▶ [TASK PROMPT]
Reproduce the lines below without any change, starting with the line that contains "The yellow paper" and ending after the line that contains "You are a student in".

(Collected data entries)
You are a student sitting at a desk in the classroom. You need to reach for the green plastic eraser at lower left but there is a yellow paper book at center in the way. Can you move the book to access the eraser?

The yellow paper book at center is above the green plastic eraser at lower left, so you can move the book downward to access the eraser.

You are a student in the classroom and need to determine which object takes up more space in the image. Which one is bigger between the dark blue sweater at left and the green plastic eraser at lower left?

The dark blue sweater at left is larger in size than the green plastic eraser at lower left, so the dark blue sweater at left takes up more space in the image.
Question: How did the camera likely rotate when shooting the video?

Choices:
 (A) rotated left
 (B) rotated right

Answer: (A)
---
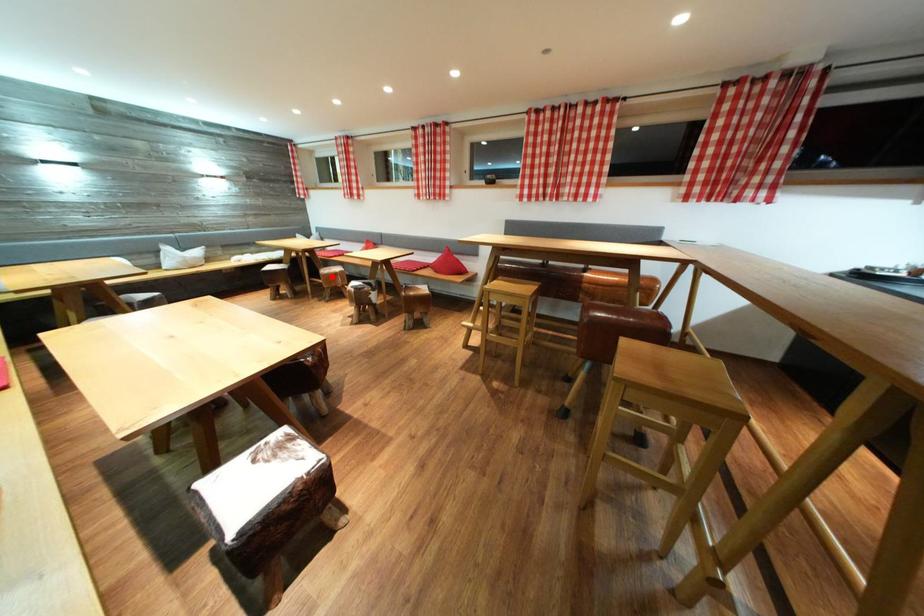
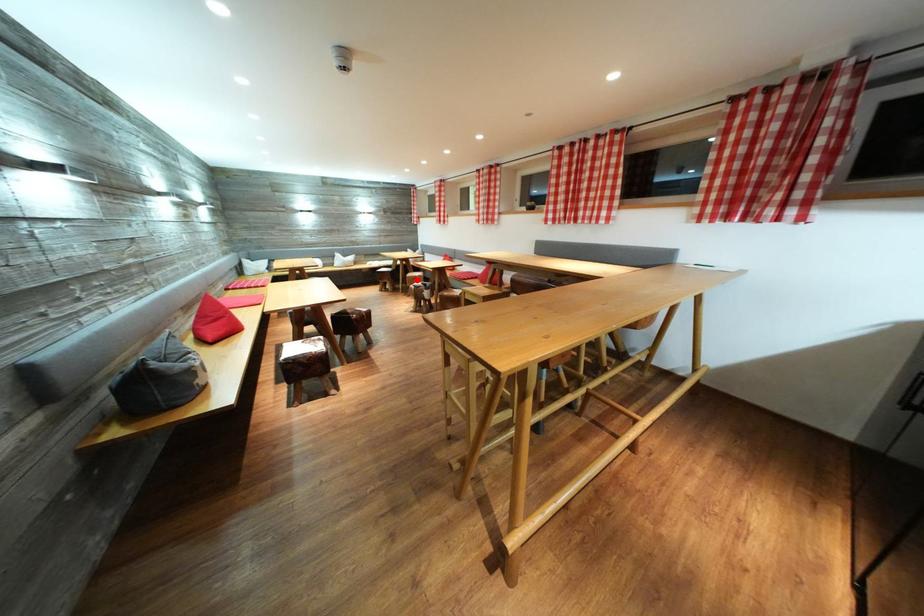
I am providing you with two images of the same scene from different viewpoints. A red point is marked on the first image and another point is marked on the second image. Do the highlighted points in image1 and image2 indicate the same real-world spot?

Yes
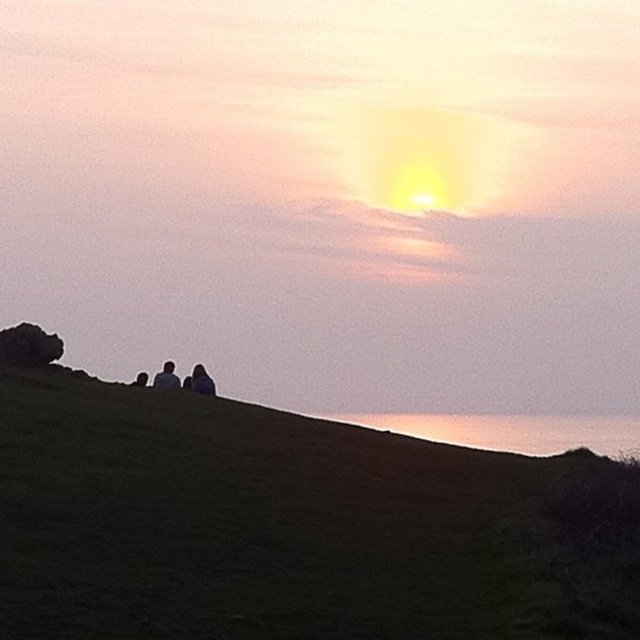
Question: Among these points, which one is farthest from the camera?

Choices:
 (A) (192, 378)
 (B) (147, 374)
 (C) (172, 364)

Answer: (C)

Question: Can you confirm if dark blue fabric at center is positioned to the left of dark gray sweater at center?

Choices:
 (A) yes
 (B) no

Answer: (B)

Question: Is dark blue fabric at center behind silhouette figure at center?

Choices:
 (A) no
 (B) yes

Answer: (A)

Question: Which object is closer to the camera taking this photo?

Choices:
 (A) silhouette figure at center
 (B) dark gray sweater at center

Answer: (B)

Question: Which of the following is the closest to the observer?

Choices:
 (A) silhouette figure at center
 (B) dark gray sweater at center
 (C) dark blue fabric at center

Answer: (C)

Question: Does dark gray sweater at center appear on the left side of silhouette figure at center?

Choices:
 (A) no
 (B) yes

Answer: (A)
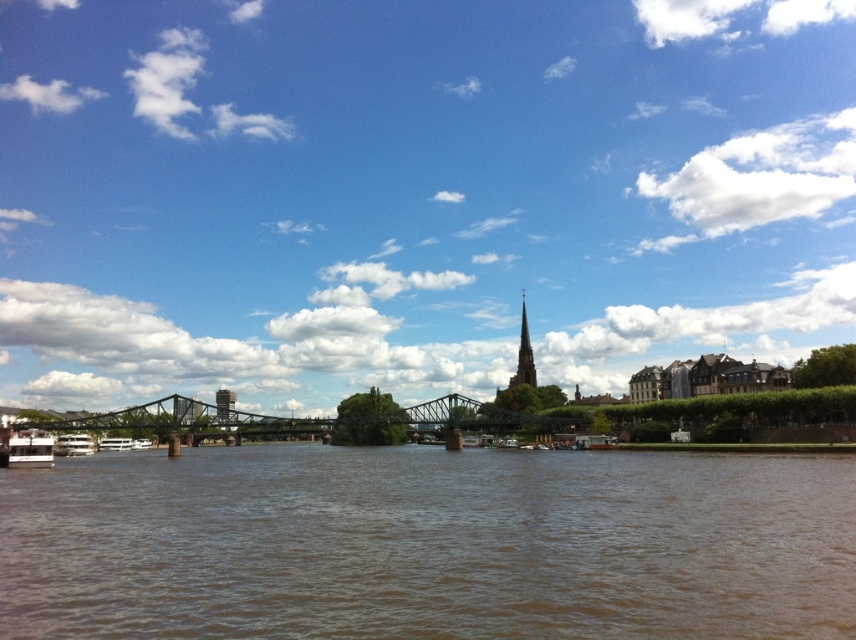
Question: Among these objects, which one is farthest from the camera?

▶ [RESULT OF THIS TASK]
The yellow paper book at center is above the green plastic eraser at lower left, so you can move the book downward to access the eraser.

You are a student in the classroom and need to determine which object takes up more space in the image. Which one is bigger between the dark blue sweater at left and the green plastic eraser at lower left?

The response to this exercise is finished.